#### [Entries provided]
··········

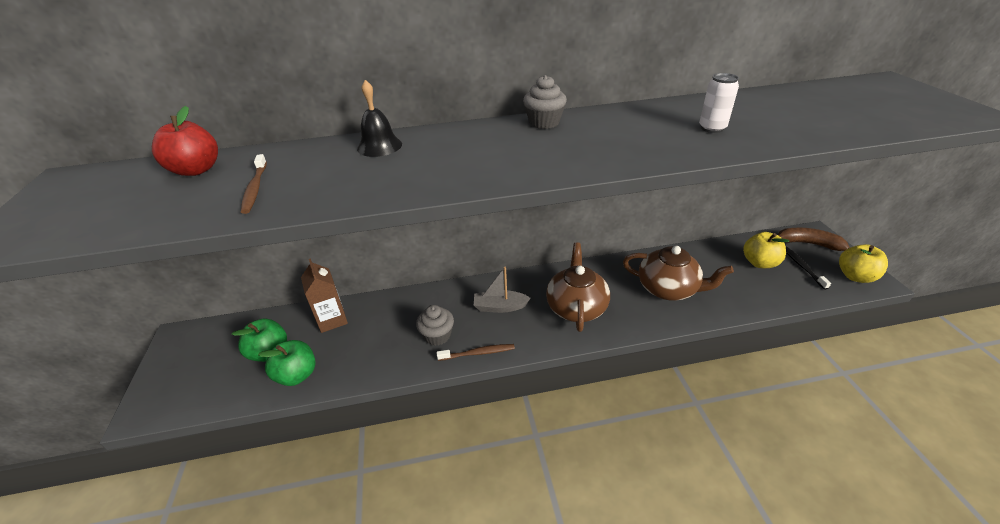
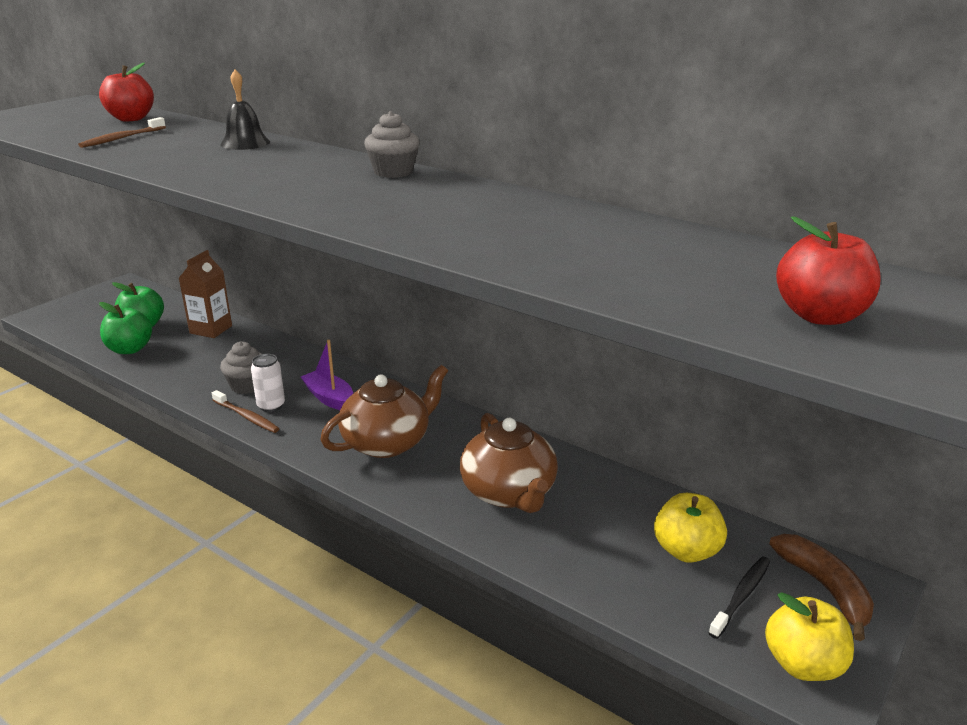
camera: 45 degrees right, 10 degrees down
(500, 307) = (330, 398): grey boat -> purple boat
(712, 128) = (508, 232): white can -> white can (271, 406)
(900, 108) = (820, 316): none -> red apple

··········

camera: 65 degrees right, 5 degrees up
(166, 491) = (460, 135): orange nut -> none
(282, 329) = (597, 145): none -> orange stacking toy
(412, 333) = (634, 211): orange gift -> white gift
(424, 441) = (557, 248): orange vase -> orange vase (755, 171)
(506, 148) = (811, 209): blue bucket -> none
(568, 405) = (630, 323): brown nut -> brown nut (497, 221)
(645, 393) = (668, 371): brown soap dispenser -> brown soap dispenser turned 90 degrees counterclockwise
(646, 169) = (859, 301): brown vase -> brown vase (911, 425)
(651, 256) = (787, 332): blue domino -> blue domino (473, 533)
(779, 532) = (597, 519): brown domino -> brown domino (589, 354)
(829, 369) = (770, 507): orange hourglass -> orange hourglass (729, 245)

··········

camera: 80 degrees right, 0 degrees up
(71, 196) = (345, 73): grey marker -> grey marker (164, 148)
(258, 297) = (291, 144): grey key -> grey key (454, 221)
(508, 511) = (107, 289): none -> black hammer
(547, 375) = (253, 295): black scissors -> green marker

··········

#### [To do]
Taking the entries above, write out exactly the lines starting with the line containing "(645, 393) = (668, 371): brown" and going on through the line containing "(829, 369) = (770, 507): orange", both included, and nothing else.

#### [Response to this exercise]
(645, 393) = (668, 371): brown soap dispenser -> brown soap dispenser turned 90 degrees counterclockwise
(646, 169) = (859, 301): brown vase -> brown vase (911, 425)
(651, 256) = (787, 332): blue domino -> blue domino (473, 533)
(779, 532) = (597, 519): brown domino -> brown domino (589, 354)
(829, 369) = (770, 507): orange hourglass -> orange hourglass (729, 245)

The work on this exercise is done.